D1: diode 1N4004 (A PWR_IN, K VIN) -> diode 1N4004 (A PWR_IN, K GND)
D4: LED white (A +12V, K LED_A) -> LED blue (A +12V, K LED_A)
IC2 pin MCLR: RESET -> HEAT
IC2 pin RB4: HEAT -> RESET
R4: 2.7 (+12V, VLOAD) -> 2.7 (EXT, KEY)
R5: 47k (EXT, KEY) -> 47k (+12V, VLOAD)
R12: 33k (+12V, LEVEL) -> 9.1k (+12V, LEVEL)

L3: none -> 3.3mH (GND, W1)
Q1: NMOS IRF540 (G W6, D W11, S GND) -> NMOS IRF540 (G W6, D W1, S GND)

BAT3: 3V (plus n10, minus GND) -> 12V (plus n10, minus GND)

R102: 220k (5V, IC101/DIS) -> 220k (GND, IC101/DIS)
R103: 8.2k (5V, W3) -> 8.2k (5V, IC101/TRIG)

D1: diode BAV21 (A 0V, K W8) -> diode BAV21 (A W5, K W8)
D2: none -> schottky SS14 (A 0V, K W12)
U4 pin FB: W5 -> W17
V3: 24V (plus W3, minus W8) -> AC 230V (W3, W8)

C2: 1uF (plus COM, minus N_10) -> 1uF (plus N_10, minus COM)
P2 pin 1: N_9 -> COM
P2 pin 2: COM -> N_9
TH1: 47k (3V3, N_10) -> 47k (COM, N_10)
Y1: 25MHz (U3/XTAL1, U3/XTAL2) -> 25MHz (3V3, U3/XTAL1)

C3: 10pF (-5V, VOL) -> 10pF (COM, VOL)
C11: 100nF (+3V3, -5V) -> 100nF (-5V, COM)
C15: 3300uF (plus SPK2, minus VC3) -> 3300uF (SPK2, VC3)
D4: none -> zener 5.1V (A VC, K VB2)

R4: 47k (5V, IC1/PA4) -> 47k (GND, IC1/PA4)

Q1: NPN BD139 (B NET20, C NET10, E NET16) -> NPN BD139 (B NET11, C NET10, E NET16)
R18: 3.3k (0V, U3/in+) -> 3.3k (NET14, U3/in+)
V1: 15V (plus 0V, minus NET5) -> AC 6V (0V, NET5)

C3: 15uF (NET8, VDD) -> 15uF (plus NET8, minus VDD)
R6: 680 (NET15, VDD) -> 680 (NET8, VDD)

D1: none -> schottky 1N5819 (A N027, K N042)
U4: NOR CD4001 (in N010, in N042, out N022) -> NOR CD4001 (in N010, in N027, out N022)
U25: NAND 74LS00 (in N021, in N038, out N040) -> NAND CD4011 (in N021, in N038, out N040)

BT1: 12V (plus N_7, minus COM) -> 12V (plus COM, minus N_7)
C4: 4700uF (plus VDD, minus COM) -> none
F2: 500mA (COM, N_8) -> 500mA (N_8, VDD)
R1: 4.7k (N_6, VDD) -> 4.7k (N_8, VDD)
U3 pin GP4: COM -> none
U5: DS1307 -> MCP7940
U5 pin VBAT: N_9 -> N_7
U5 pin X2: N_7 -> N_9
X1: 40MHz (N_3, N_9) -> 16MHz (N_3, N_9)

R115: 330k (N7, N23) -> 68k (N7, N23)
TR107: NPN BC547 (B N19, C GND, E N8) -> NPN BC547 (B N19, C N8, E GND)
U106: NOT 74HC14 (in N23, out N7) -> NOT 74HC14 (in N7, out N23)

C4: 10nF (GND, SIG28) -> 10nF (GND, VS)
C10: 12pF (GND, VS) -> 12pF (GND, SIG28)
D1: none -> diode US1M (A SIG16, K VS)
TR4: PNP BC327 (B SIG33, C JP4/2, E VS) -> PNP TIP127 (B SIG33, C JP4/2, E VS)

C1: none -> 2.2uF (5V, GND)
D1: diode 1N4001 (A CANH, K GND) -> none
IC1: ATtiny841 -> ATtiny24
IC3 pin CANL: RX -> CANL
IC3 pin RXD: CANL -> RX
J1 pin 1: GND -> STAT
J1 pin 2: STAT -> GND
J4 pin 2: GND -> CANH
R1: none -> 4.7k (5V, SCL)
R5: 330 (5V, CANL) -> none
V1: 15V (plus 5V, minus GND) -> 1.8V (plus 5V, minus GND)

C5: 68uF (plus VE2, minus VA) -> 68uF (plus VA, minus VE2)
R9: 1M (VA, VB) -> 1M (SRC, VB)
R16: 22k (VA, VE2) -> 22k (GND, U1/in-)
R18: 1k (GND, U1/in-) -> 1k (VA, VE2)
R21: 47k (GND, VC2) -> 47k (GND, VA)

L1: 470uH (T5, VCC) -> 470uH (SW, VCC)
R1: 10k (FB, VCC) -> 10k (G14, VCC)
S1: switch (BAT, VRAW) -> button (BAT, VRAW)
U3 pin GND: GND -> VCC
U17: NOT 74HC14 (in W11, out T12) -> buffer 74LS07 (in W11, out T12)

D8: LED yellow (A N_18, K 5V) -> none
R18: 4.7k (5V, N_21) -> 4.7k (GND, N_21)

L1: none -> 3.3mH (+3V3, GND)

YOUR GOAL >> Please give the listing above one more time, exactly as it reads.

YOUR SOLUTION >>
D1: diode 1N4004 (A PWR_IN, K VIN) -> diode 1N4004 (A PWR_IN, K GND)
D4: LED white (A +12V, K LED_A) -> LED blue (A +12V, K LED_A)
IC2 pin MCLR: RESET -> HEAT
IC2 pin RB4: HEAT -> RESET
R4: 2.7 (+12V, VLOAD) -> 2.7 (EXT, KEY)
R5: 47k (EXT, KEY) -> 47k (+12V, VLOAD)
R12: 33k (+12V, LEVEL) -> 9.1k (+12V, LEVEL)

L3: none -> 3.3mH (GND, W1)
Q1: NMOS IRF540 (G W6, D W11, S GND) -> NMOS IRF540 (G W6, D W1, S GND)

BAT3: 3V (plus n10, minus GND) -> 12V (plus n10, minus GND)

R102: 220k (5V, IC101/DIS) -> 220k (GND, IC101/DIS)
R103: 8.2k (5V, W3) -> 8.2k (5V, IC101/TRIG)

D1: diode BAV21 (A 0V, K W8) -> diode BAV21 (A W5, K W8)
D2: none -> schottky SS14 (A 0V, K W12)
U4 pin FB: W5 -> W17
V3: 24V (plus W3, minus W8) -> AC 230V (W3, W8)

C2: 1uF (plus COM, minus N_10) -> 1uF (plus N_10, minus COM)
P2 pin 1: N_9 -> COM
P2 pin 2: COM -> N_9
TH1: 47k (3V3, N_10) -> 47k (COM, N_10)
Y1: 25MHz (U3/XTAL1, U3/XTAL2) -> 25MHz (3V3, U3/XTAL1)

C3: 10pF (-5V, VOL) -> 10pF (COM, VOL)
C11: 100nF (+3V3, -5V) -> 100nF (-5V, COM)
C15: 3300uF (plus SPK2, minus VC3) -> 3300uF (SPK2, VC3)
D4: none -> zener 5.1V (A VC, K VB2)

R4: 47k (5V, IC1/PA4) -> 47k (GND, IC1/PA4)

Q1: NPN BD139 (B NET20, C NET10, E NET16) -> NPN BD139 (B NET11, C NET10, E NET16)
R18: 3.3k (0V, U3/in+) -> 3.3k (NET14, U3/in+)
V1: 15V (plus 0V, minus NET5) -> AC 6V (0V, NET5)

C3: 15uF (NET8, VDD) -> 15uF (plus NET8, minus VDD)
R6: 680 (NET15, VDD) -> 680 (NET8, VDD)

D1: none -> schottky 1N5819 (A N027, K N042)
U4: NOR CD4001 (in N010, in N042, out N022) -> NOR CD4001 (in N010, in N027, out N022)
U25: NAND 74LS00 (in N021, in N038, out N040) -> NAND CD4011 (in N021, in N038, out N040)

BT1: 12V (plus N_7, minus COM) -> 12V (plus COM, minus N_7)
C4: 4700uF (plus VDD, minus COM) -> none
F2: 500mA (COM, N_8) -> 500mA (N_8, VDD)
R1: 4.7k (N_6, VDD) -> 4.7k (N_8, VDD)
U3 pin GP4: COM -> none
U5: DS1307 -> MCP7940
U5 pin VBAT: N_9 -> N_7
U5 pin X2: N_7 -> N_9
X1: 40MHz (N_3, N_9) -> 16MHz (N_3, N_9)

R115: 330k (N7, N23) -> 68k (N7, N23)
TR107: NPN BC547 (B N19, C GND, E N8) -> NPN BC547 (B N19, C N8, E GND)
U106: NOT 74HC14 (in N23, out N7) -> NOT 74HC14 (in N7, out N23)

C4: 10nF (GND, SIG28) -> 10nF (GND, VS)
C10: 12pF (GND, VS) -> 12pF (GND, SIG28)
D1: none -> diode US1M (A SIG16, K VS)
TR4: PNP BC327 (B SIG33, C JP4/2, E VS) -> PNP TIP127 (B SIG33, C JP4/2, E VS)

C1: none -> 2.2uF (5V, GND)
D1: diode 1N4001 (A CANH, K GND) -> none
IC1: ATtiny841 -> ATtiny24
IC3 pin CANL: RX -> CANL
IC3 pin RXD: CANL -> RX
J1 pin 1: GND -> STAT
J1 pin 2: STAT -> GND
J4 pin 2: GND -> CANH
R1: none -> 4.7k (5V, SCL)
R5: 330 (5V, CANL) -> none
V1: 15V (plus 5V, minus GND) -> 1.8V (plus 5V, minus GND)

C5: 68uF (plus VE2, minus VA) -> 68uF (plus VA, minus VE2)
R9: 1M (VA, VB) -> 1M (SRC, VB)
R16: 22k (VA, VE2) -> 22k (GND, U1/in-)
R18: 1k (GND, U1/in-) -> 1k (VA, VE2)
R21: 47k (GND, VC2) -> 47k (GND, VA)

L1: 470uH (T5, VCC) -> 470uH (SW, VCC)
R1: 10k (FB, VCC) -> 10k (G14, VCC)
S1: switch (BAT, VRAW) -> button (BAT, VRAW)
U3 pin GND: GND -> VCC
U17: NOT 74HC14 (in W11, out T12) -> buffer 74LS07 (in W11, out T12)

D8: LED yellow (A N_18, K 5V) -> none
R18: 4.7k (5V, N_21) -> 4.7k (GND, N_21)

L1: none -> 3.3mH (+3V3, GND)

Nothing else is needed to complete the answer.